__Extracted information__.
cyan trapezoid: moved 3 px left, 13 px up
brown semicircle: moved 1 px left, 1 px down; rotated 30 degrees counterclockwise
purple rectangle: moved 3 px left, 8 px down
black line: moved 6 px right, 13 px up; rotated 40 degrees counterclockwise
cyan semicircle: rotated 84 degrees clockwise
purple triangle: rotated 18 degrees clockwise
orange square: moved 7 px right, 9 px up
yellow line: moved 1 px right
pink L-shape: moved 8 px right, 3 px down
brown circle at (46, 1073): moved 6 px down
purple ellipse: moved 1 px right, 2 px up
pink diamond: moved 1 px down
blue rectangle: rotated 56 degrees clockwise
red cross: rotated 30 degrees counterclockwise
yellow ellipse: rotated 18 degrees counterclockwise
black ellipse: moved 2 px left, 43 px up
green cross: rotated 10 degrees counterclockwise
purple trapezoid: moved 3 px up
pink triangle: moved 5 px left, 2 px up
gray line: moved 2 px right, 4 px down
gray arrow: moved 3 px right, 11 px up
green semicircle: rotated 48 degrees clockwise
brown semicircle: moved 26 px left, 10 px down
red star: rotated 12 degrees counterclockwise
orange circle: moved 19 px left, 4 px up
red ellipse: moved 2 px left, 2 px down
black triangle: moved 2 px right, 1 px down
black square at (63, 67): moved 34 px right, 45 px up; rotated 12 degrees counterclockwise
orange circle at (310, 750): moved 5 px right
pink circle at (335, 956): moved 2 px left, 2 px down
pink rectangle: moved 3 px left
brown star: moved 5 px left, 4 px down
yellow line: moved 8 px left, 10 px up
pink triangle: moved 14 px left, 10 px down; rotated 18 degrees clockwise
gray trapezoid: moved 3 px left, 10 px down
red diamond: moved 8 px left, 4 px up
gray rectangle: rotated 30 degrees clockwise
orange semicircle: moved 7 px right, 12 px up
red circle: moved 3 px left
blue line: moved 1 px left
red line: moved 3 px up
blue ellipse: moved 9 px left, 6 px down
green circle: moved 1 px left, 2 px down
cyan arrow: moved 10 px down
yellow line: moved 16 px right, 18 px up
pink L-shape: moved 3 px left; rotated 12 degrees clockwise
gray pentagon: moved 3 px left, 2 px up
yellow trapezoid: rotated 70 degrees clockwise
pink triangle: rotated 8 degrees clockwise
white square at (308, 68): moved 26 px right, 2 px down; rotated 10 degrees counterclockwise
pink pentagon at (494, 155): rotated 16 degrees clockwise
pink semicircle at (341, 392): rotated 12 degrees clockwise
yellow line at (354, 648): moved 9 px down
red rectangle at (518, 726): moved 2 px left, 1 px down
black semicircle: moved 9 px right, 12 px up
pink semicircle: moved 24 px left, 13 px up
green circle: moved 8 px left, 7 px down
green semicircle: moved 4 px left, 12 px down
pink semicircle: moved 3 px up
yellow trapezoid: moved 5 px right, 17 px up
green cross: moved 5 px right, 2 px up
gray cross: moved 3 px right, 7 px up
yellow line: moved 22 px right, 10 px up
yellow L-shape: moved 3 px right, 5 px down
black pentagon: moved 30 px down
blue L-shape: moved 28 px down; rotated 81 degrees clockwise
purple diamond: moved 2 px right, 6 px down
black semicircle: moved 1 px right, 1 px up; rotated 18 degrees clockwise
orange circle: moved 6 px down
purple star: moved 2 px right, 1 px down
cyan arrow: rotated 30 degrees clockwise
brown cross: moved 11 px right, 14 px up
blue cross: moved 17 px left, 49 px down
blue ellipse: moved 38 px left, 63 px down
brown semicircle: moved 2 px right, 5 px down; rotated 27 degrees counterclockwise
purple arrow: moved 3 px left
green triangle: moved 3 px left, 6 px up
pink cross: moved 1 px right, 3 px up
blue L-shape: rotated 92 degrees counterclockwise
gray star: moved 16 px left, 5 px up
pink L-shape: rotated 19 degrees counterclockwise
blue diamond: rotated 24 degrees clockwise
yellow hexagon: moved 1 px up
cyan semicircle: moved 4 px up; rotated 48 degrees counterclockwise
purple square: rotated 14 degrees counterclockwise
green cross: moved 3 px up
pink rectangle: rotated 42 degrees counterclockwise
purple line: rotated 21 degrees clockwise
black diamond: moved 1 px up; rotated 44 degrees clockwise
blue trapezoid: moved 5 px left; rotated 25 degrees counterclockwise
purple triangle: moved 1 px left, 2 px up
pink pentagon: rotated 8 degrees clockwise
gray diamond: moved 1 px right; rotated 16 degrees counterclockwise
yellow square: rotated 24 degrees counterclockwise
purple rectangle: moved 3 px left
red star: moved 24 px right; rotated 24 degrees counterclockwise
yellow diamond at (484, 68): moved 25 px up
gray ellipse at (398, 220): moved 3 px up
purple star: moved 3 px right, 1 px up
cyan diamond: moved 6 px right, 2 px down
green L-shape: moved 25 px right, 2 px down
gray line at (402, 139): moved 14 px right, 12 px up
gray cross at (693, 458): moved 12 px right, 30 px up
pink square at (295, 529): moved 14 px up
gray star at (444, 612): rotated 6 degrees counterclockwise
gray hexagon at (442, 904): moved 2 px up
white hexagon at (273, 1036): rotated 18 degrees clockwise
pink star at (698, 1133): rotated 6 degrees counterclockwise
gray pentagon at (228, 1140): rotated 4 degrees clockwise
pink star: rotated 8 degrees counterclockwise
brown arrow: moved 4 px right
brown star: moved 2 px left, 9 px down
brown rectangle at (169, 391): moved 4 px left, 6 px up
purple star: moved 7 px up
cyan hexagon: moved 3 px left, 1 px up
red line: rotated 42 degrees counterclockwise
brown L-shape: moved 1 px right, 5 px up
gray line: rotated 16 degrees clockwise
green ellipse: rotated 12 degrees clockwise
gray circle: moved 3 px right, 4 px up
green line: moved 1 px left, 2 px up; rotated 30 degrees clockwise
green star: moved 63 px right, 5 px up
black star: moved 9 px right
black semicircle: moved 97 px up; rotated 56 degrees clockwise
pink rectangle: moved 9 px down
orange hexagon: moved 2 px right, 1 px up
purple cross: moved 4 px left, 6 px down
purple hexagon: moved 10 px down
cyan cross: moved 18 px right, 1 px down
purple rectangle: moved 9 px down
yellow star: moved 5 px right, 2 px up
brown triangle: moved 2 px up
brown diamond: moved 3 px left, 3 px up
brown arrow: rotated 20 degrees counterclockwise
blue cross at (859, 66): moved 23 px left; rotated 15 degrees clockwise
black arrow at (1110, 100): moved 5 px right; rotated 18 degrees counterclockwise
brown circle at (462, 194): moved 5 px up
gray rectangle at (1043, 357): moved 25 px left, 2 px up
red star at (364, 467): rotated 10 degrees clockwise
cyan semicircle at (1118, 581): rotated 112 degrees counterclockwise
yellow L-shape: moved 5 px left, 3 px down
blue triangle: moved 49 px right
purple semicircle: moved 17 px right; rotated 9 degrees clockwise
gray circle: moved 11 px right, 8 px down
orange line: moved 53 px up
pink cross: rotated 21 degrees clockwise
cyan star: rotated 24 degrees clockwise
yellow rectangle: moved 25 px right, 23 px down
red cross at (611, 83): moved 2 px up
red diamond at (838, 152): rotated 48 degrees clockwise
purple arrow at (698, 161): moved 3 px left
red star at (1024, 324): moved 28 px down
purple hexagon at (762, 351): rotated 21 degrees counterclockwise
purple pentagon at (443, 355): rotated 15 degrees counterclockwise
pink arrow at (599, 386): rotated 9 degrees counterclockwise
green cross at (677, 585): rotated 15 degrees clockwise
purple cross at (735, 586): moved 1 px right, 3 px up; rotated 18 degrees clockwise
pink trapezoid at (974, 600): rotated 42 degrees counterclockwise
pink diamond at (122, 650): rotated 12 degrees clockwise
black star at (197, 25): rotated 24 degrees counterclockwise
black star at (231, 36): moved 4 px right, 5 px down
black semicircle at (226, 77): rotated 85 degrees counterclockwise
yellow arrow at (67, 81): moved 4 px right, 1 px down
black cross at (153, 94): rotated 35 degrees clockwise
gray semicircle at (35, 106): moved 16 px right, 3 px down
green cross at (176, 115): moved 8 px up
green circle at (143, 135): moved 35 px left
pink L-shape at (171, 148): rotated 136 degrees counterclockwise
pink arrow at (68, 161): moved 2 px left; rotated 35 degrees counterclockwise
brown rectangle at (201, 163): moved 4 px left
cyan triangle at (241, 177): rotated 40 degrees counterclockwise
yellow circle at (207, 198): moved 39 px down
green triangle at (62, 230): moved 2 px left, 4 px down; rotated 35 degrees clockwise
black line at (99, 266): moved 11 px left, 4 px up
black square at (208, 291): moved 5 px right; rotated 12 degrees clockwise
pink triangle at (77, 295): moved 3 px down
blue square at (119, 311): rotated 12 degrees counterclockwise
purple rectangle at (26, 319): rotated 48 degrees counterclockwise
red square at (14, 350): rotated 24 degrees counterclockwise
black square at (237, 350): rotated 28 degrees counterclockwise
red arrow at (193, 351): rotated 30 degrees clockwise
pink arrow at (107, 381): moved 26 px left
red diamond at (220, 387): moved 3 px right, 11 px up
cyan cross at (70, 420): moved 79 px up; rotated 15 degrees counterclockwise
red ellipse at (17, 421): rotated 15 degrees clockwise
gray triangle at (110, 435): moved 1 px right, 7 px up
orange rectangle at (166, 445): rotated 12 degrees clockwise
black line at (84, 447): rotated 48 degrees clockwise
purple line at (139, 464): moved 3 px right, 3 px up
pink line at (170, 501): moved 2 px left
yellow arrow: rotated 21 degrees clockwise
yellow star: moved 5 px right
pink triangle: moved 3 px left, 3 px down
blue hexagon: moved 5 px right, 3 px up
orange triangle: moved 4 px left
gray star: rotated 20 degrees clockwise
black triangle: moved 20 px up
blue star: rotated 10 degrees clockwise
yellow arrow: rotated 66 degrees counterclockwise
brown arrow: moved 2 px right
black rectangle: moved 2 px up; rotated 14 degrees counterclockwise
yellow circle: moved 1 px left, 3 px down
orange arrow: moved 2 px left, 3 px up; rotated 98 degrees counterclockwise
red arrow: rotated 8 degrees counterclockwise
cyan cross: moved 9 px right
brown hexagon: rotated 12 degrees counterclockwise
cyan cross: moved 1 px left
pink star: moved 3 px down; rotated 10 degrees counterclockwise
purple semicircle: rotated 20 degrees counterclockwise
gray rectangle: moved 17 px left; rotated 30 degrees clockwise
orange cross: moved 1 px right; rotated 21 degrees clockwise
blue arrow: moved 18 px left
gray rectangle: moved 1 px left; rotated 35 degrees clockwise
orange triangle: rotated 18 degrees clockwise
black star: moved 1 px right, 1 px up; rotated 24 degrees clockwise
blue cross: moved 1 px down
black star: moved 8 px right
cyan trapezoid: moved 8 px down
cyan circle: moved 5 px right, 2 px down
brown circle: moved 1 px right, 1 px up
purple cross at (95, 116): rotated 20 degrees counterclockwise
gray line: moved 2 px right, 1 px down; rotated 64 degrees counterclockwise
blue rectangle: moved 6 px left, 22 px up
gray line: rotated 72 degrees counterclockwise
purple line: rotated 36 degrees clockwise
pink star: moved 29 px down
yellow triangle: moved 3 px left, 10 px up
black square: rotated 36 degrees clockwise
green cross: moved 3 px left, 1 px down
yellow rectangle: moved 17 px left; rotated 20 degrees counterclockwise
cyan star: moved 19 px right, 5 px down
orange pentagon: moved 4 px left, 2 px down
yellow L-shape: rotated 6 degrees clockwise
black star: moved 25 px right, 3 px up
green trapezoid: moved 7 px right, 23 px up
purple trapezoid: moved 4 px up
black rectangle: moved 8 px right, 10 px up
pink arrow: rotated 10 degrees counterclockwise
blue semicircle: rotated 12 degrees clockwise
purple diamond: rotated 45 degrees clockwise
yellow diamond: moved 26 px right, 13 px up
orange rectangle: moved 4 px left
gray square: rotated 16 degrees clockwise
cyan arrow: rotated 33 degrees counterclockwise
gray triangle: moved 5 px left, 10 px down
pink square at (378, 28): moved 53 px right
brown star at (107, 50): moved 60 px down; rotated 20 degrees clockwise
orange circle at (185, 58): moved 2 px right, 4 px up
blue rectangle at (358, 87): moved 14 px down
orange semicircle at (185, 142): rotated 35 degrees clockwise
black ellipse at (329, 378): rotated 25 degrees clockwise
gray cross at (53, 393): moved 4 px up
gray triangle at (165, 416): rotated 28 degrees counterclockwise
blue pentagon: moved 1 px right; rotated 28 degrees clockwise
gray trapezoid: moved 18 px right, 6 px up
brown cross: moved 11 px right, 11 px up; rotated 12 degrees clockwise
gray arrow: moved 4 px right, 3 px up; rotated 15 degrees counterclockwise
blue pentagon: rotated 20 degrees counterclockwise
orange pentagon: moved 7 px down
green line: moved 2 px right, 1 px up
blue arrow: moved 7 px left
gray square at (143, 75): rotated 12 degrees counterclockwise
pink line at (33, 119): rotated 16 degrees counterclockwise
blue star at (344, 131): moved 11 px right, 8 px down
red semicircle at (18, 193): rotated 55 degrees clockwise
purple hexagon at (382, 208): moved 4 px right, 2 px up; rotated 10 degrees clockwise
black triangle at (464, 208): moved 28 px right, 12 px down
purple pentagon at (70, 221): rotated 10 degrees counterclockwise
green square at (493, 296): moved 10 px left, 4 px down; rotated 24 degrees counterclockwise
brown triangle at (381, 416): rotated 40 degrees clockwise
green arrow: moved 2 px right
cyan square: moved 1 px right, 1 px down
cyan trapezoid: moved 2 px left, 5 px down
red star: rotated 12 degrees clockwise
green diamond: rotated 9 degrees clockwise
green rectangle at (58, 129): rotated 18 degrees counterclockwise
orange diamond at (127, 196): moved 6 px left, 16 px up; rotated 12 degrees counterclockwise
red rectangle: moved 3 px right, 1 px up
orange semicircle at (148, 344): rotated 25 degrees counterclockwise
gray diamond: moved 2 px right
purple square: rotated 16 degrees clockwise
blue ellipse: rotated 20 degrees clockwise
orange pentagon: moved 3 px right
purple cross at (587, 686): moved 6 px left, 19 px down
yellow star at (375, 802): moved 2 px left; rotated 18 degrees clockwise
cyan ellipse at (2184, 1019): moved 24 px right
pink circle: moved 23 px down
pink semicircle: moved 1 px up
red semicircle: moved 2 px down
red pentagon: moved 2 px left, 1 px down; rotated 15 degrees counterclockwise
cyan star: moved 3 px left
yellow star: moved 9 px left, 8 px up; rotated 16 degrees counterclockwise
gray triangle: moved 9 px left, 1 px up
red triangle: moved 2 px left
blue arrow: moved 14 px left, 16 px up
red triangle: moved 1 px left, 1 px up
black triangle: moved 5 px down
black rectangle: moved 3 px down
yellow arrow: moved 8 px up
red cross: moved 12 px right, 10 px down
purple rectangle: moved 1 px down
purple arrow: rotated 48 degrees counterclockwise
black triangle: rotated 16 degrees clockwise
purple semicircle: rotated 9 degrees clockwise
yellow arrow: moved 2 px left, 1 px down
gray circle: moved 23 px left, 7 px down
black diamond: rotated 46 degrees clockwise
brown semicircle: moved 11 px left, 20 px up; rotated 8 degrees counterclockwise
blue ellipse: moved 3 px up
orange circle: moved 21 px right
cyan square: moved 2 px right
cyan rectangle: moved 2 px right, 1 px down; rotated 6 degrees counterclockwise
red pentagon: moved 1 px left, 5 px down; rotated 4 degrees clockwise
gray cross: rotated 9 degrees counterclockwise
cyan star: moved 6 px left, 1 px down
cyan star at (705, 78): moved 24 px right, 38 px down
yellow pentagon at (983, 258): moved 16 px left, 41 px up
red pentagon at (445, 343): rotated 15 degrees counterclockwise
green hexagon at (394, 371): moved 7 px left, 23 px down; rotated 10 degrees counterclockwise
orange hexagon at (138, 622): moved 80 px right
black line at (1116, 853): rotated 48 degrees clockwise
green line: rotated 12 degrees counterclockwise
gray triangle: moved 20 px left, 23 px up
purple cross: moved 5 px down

__Problem to work on__. Rewrite the rows from the first one down to the one containing "gray line: moved 2 px right, 4 px down", replacing "ellipse" with "oval" and leaving everything else unchanged.

__The answer__.
cyan trapezoid: moved 3 px left, 13 px up
brown semicircle: moved 1 px left, 1 px down; rotated 30 degrees counterclockwise
purple rectangle: moved 3 px left, 8 px down
black line: moved 6 px right, 13 px up; rotated 40 degrees counterclockwise
cyan semicircle: rotated 84 degrees clockwise
purple triangle: rotated 18 degrees clockwise
orange square: moved 7 px right, 9 px up
yellow line: moved 1 px right
pink L-shape: moved 8 px right, 3 px down
brown circle at (46, 1073): moved 6 px down
purple oval: moved 1 px right, 2 px up
pink diamond: moved 1 px down
blue rectangle: rotated 56 degrees clockwise
red cross: rotated 30 degrees counterclockwise
yellow oval: rotated 18 degrees counterclockwise
black oval: moved 2 px left, 43 px up
green cross: rotated 10 degrees counterclockwise
purple trapezoid: moved 3 px up
pink triangle: moved 5 px left, 2 px up
gray line: moved 2 px right, 4 px down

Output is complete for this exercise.